§ Exercise requirements: Go through the material underneath and show every line where the string "left" occurs.

***** Task inputs *****

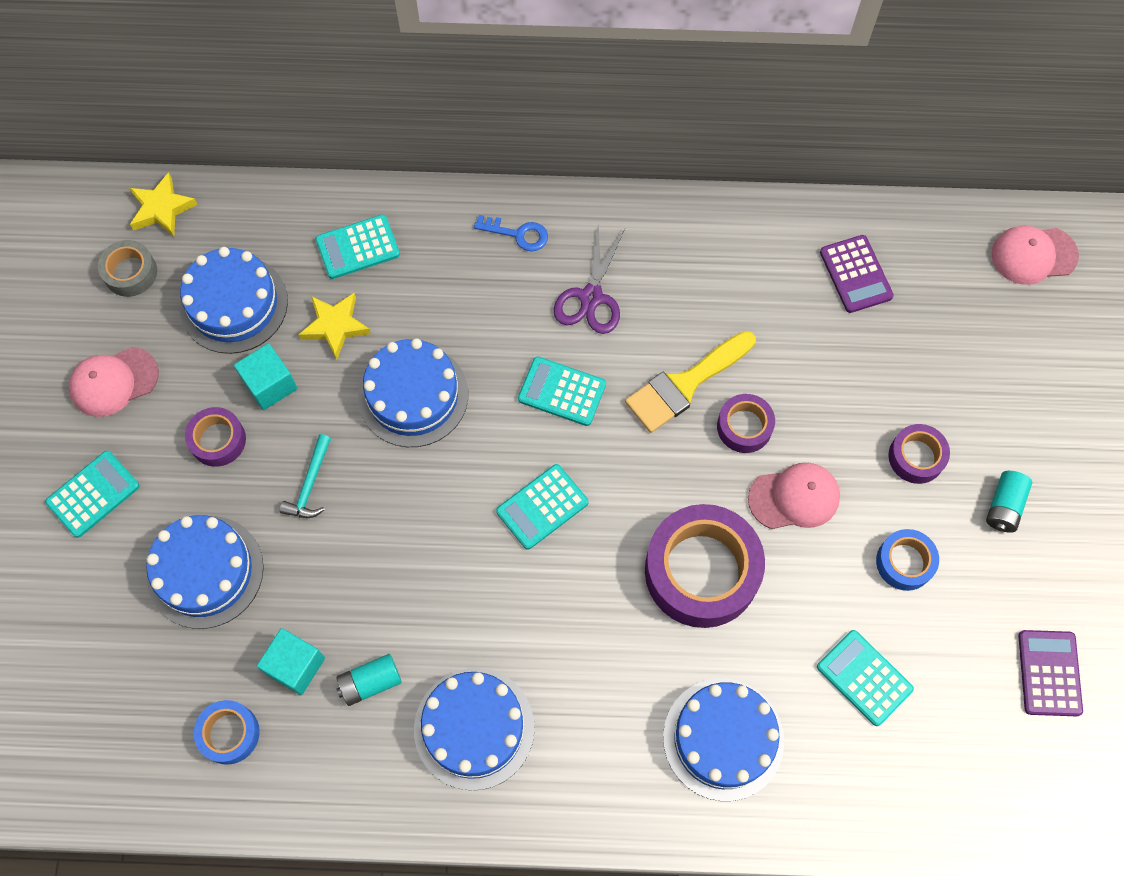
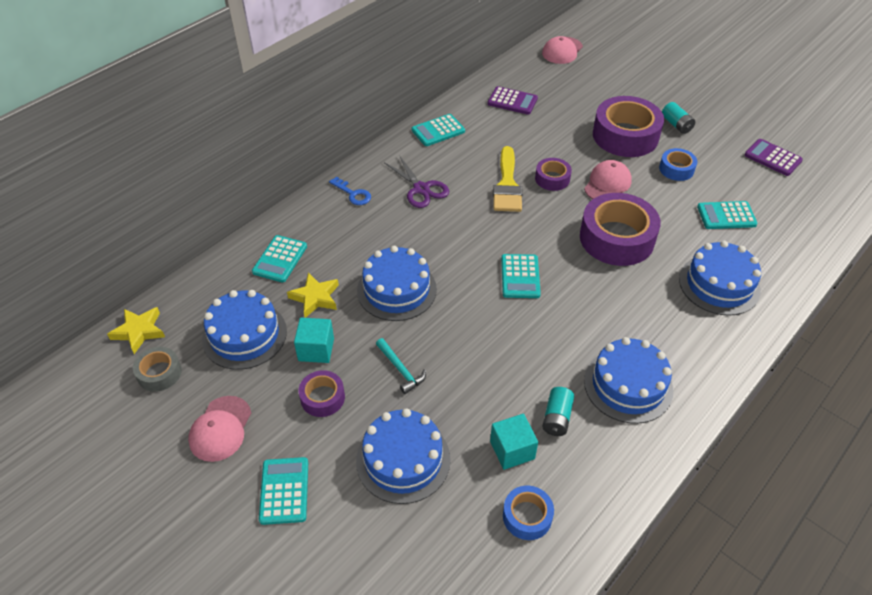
camera: 50 degrees left, 20 degrees down
(518, 234) = (353, 194): blue key -> blue key turned 75 degrees clockwise
(562, 392) = (461, 230): turquoise calculator -> turquoise calculator (438, 131)
(916, 457) = (625, 136): purple tape -> purple tape, size x1.99

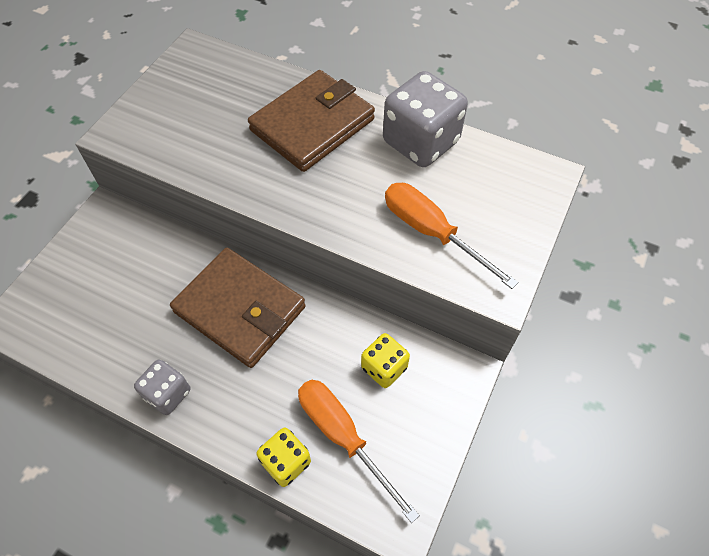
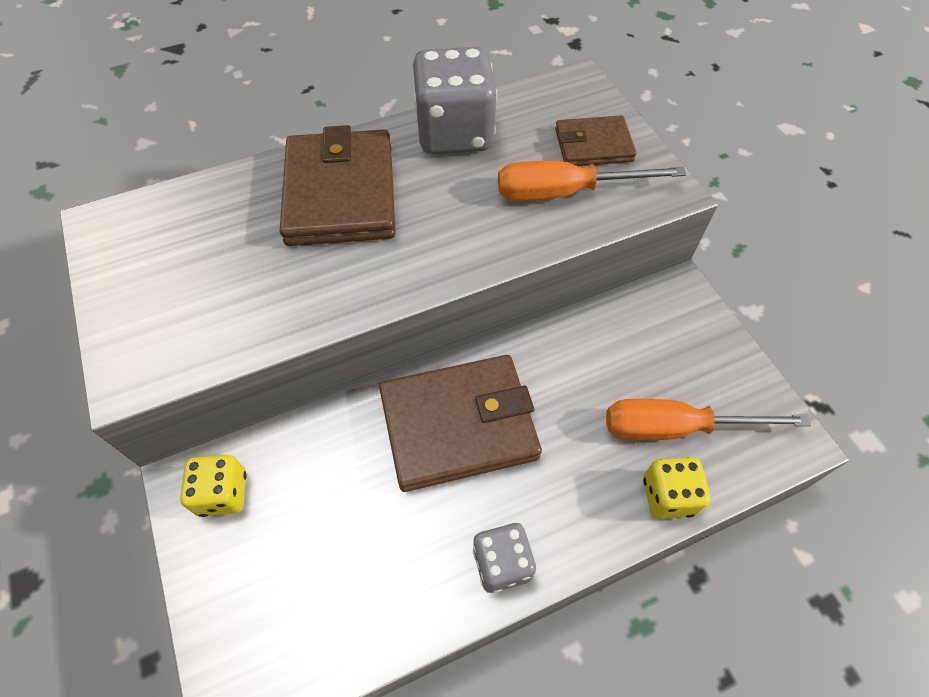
camera: 50 degrees left, 0 degrees up
(384, 368) = (629, 347): yellow dice -> yellow dice (223, 493)
(494, 221) = (593, 145): none -> brown wallet

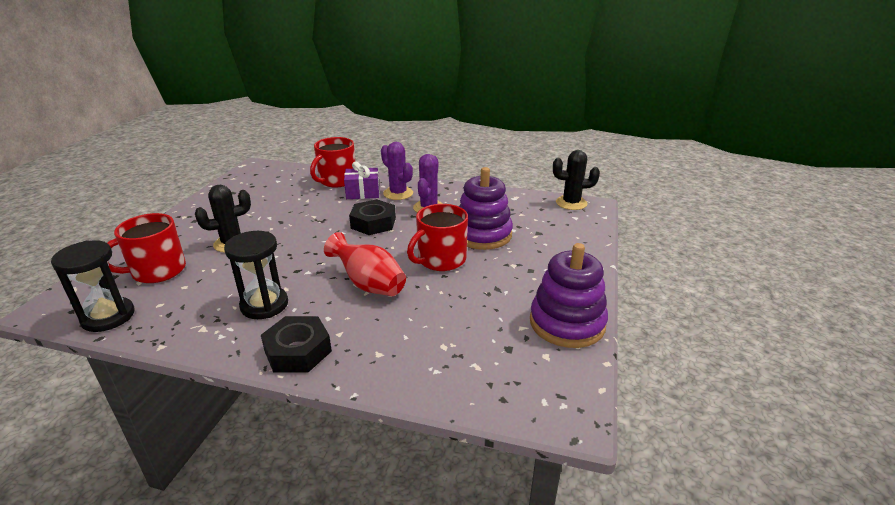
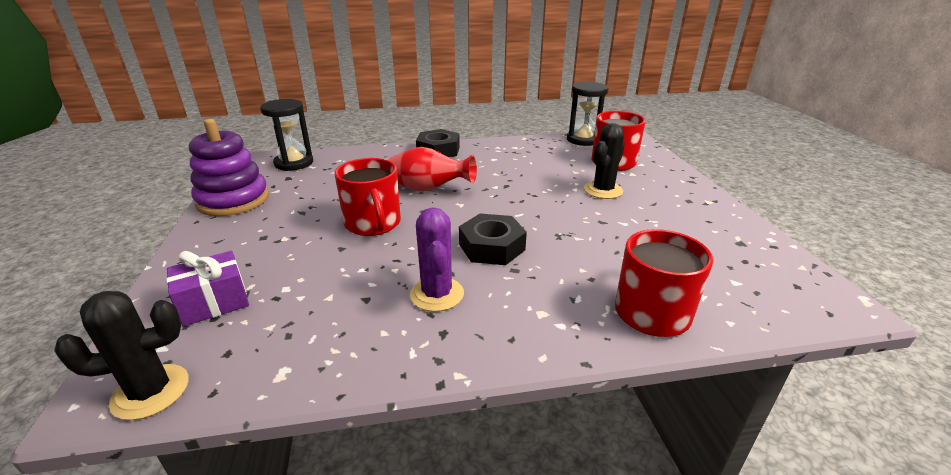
camera: 155 degrees right, 0 degrees up
(264, 305) = (495, 162): black hourglass -> black hourglass (294, 163)
(363, 193) = (571, 295): purple gift -> purple gift (214, 302)
(398, 193) = (514, 312): purple cactus -> none
(440, 260) = (373, 224): red mug -> red mug turned 135 degrees clockwise
(482, 234) = (331, 267): purple stacking toy -> none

*****

§ Solution to this exercise:
camera: 50 degrees left, 20 degrees down
camera: 50 degrees left, 0 degrees up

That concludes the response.